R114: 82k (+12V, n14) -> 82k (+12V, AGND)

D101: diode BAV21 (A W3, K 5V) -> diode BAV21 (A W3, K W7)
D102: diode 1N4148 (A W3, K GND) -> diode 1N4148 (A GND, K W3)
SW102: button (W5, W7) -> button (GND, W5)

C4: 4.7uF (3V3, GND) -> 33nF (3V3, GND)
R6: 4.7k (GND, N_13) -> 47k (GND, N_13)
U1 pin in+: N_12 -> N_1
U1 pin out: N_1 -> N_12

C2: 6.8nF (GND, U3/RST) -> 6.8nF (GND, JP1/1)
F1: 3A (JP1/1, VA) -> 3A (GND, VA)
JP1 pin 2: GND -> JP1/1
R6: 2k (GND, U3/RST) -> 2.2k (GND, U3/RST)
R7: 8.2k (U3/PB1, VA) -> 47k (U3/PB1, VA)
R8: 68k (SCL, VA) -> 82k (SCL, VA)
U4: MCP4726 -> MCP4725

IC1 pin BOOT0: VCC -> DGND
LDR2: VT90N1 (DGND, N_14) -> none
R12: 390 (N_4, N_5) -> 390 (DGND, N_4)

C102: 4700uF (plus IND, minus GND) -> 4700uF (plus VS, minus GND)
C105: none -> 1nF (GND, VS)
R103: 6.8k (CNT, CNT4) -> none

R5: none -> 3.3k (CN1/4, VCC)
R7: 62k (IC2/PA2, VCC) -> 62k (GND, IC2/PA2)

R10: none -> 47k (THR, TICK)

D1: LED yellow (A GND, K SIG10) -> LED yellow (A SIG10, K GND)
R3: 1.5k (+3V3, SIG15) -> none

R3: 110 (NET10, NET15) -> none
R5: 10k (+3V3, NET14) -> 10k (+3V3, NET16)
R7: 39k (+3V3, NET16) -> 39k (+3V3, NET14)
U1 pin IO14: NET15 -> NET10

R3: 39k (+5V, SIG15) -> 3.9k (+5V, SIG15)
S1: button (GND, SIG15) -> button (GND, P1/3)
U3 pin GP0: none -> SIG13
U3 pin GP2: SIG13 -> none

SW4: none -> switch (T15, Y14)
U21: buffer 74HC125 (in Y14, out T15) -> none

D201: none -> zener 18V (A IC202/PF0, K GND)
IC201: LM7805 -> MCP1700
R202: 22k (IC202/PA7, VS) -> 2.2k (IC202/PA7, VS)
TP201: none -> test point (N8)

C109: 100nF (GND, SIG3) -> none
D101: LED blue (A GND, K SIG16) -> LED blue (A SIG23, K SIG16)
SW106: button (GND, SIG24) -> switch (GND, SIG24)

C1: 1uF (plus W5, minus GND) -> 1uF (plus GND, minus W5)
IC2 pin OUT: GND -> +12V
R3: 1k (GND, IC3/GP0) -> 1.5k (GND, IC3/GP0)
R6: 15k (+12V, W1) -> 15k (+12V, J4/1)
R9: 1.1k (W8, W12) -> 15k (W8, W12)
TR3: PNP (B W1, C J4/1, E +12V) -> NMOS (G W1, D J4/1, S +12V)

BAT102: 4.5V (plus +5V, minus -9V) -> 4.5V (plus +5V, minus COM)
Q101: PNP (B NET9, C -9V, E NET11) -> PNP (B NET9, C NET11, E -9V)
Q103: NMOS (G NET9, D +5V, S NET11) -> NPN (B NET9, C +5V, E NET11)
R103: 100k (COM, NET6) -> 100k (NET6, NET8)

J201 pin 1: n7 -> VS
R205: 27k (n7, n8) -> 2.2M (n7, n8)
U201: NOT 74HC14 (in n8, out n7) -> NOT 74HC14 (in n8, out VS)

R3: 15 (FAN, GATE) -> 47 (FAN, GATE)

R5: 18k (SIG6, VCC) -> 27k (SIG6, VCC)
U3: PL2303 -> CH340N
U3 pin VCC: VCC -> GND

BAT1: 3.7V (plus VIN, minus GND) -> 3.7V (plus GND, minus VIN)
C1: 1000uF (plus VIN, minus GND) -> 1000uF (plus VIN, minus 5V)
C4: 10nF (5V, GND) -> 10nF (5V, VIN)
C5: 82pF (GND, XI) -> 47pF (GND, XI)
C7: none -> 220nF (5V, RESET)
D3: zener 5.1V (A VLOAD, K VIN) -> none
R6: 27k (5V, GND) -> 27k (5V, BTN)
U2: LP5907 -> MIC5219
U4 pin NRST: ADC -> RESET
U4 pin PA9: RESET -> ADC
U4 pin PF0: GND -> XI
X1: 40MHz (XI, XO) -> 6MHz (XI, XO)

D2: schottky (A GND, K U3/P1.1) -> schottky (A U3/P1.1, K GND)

----

The required output is the entries from their opening line through the line holding "U1 pin in+: N_12 -> N_1", repeated exactly, with both end lines kept.

R114: 82k (+12V, n14) -> 82k (+12V, AGND)

D101: diode BAV21 (A W3, K 5V) -> diode BAV21 (A W3, K W7)
D102: diode 1N4148 (A W3, K GND) -> diode 1N4148 (A GND, K W3)
SW102: button (W5, W7) -> button (GND, W5)

C4: 4.7uF (3V3, GND) -> 33nF (3V3, GND)
R6: 4.7k (GND, N_13) -> 47k (GND, N_13)
U1 pin in+: N_12 -> N_1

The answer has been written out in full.